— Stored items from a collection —
=== Begin Enclosure ===
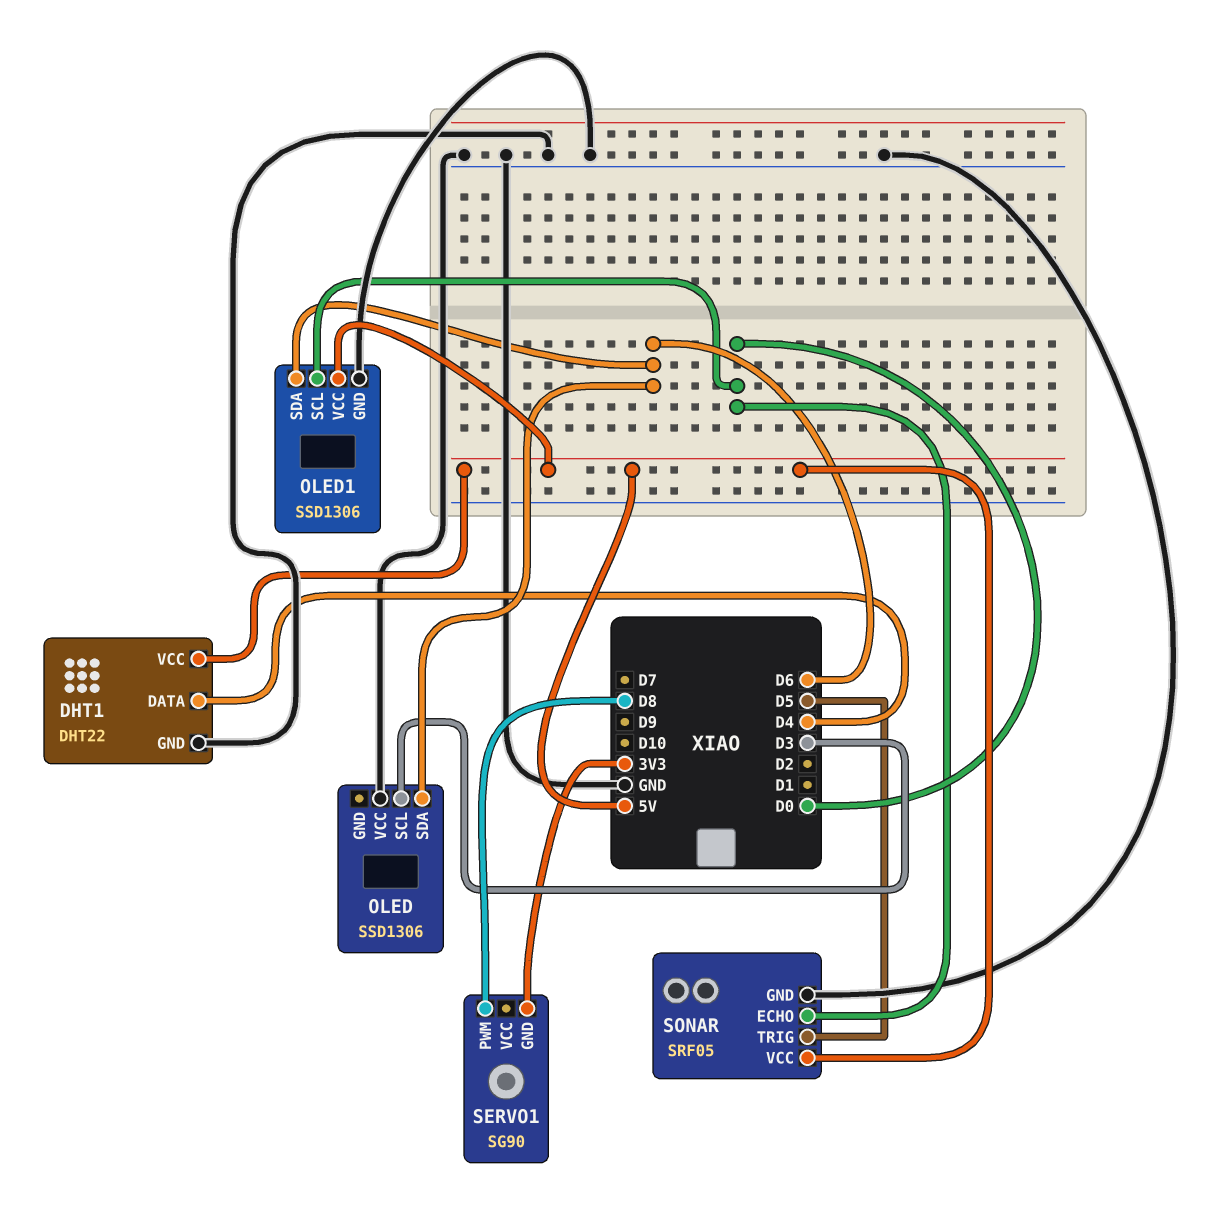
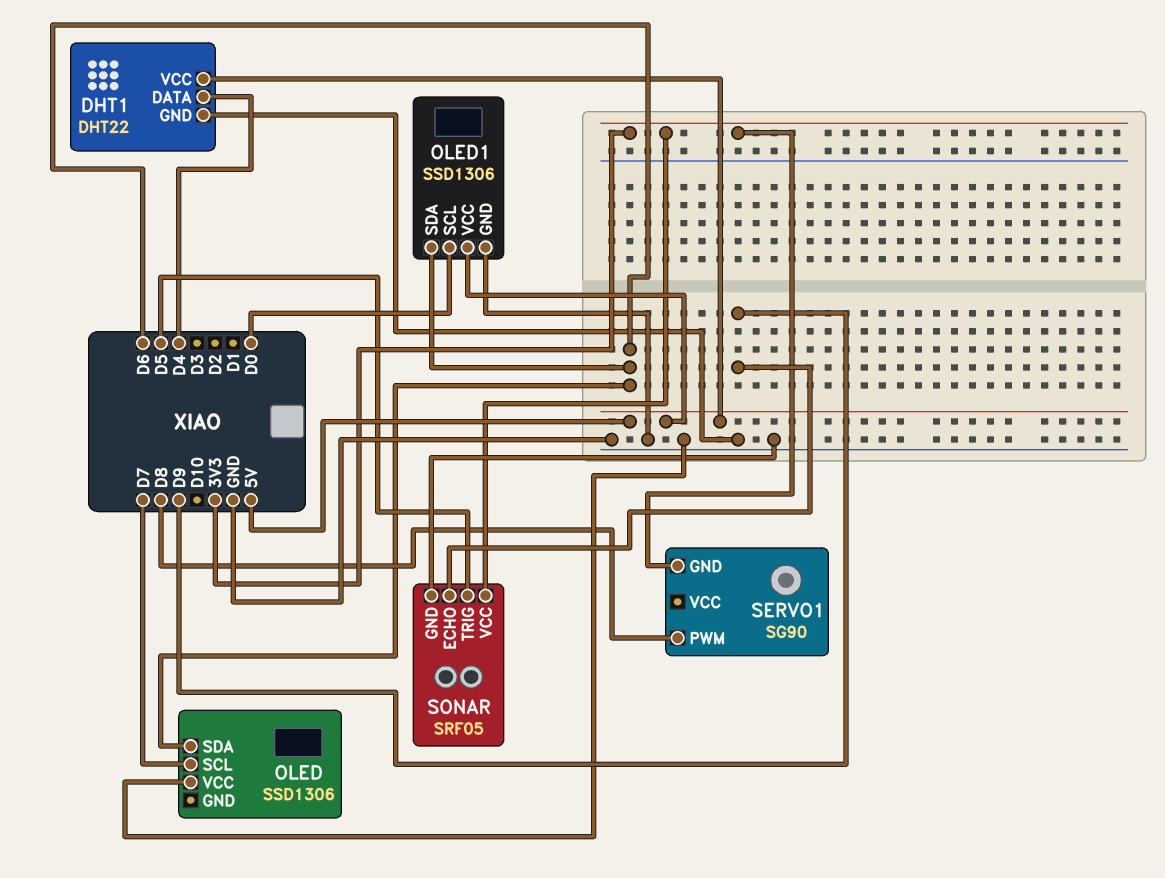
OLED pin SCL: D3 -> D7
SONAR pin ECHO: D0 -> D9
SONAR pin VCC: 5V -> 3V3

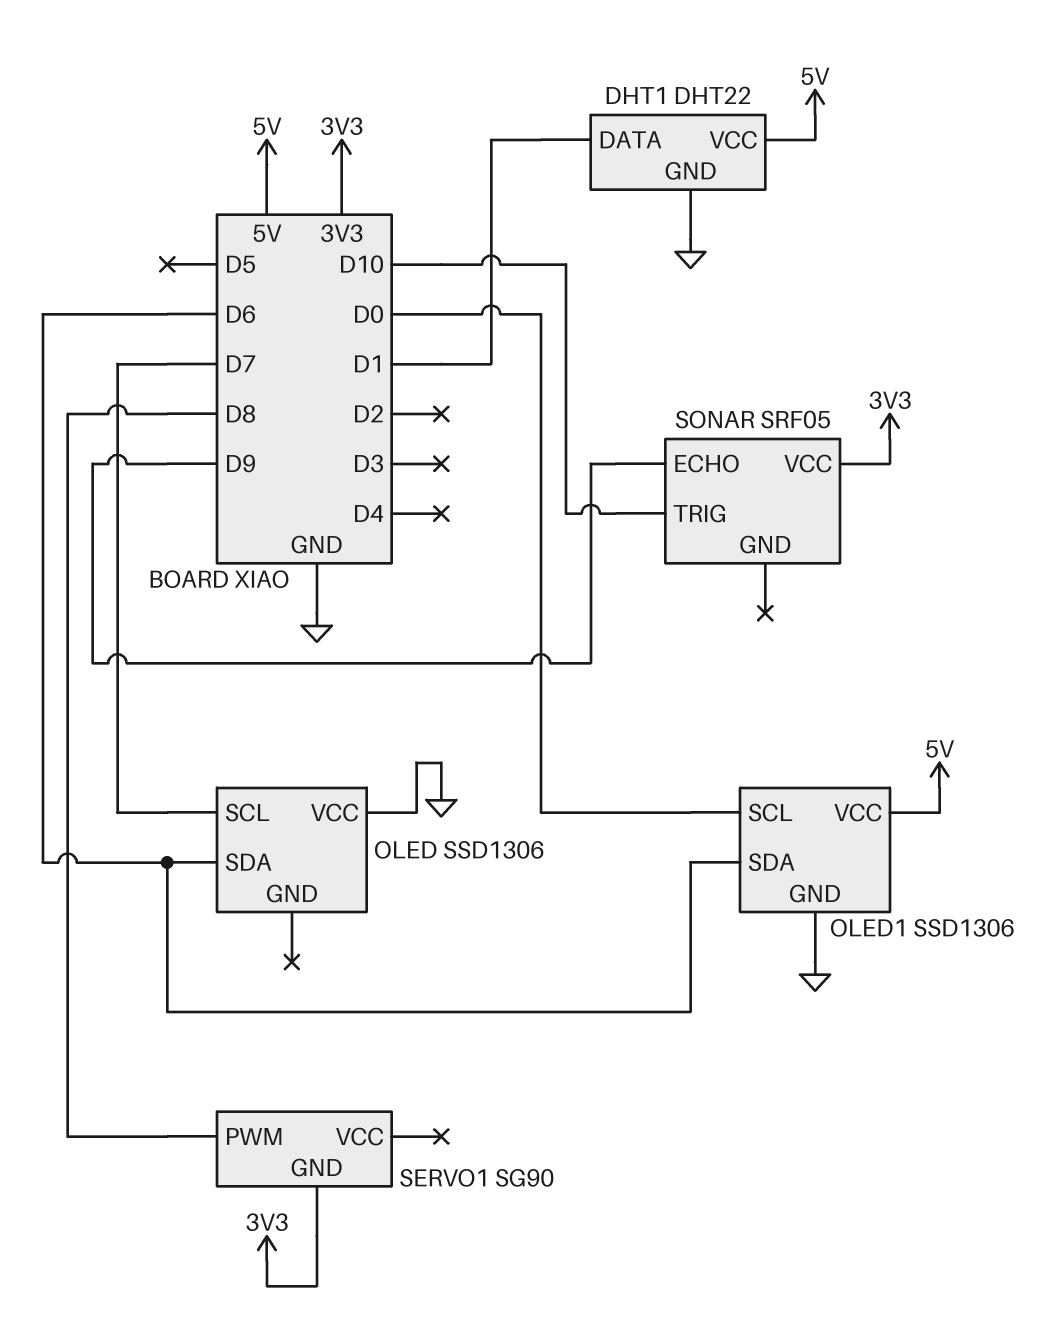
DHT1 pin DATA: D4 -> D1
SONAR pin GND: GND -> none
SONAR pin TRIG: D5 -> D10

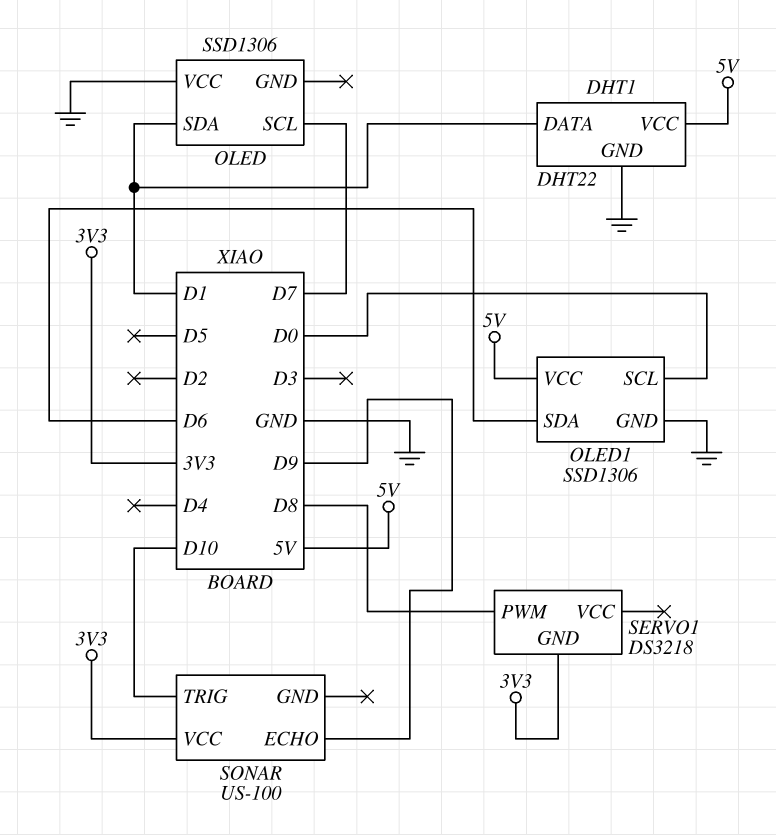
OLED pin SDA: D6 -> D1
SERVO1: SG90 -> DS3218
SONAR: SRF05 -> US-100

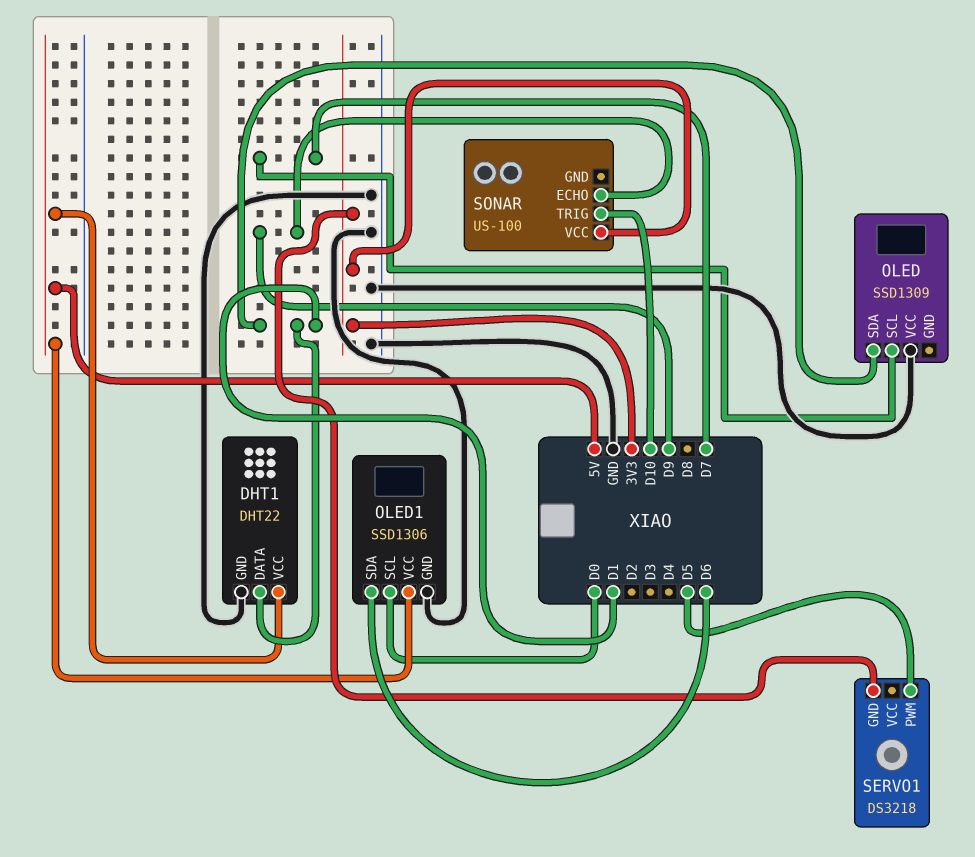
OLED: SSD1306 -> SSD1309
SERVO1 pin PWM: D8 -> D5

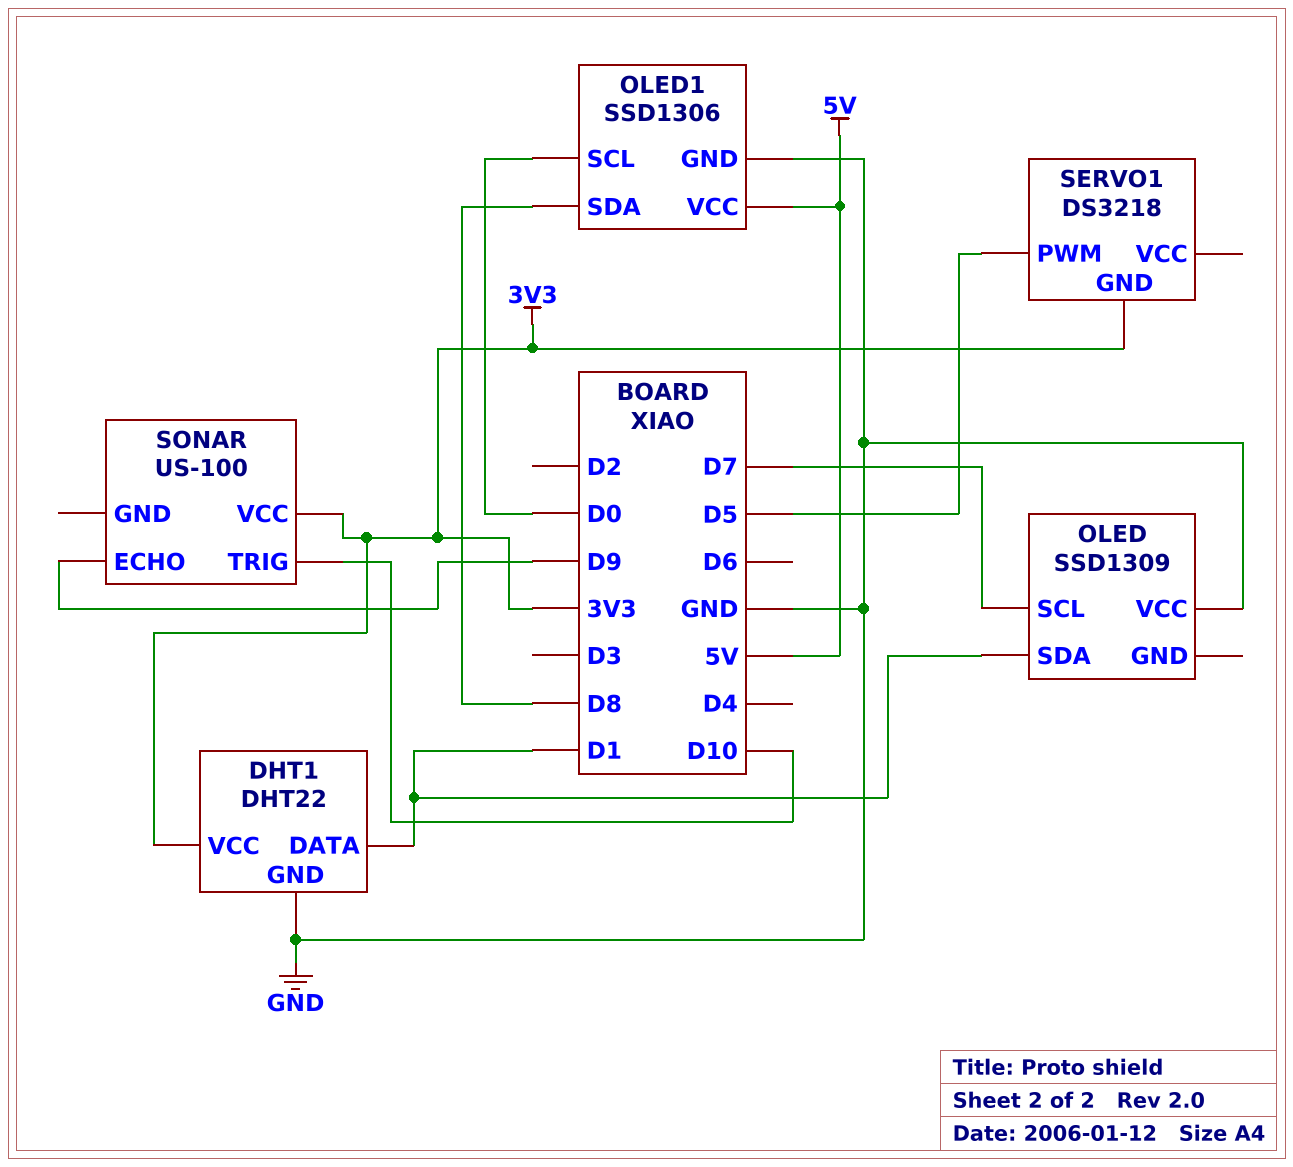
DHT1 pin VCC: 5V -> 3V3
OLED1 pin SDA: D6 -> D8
=== End Enclosure ===
— WHAT IS EXPECTED —
Exact copy, no pictures: write out all the records above.

— EXERCISE OUTPUT —
OLED pin SCL: D3 -> D7
SONAR pin ECHO: D0 -> D9
SONAR pin VCC: 5V -> 3V3

DHT1 pin DATA: D4 -> D1
SONAR pin GND: GND -> none
SONAR pin TRIG: D5 -> D10

OLED pin SDA: D6 -> D1
SERVO1: SG90 -> DS3218
SONAR: SRF05 -> US-100

OLED: SSD1306 -> SSD1309
SERVO1 pin PWM: D8 -> D5

DHT1 pin VCC: 5V -> 3V3
OLED1 pin SDA: D6 -> D8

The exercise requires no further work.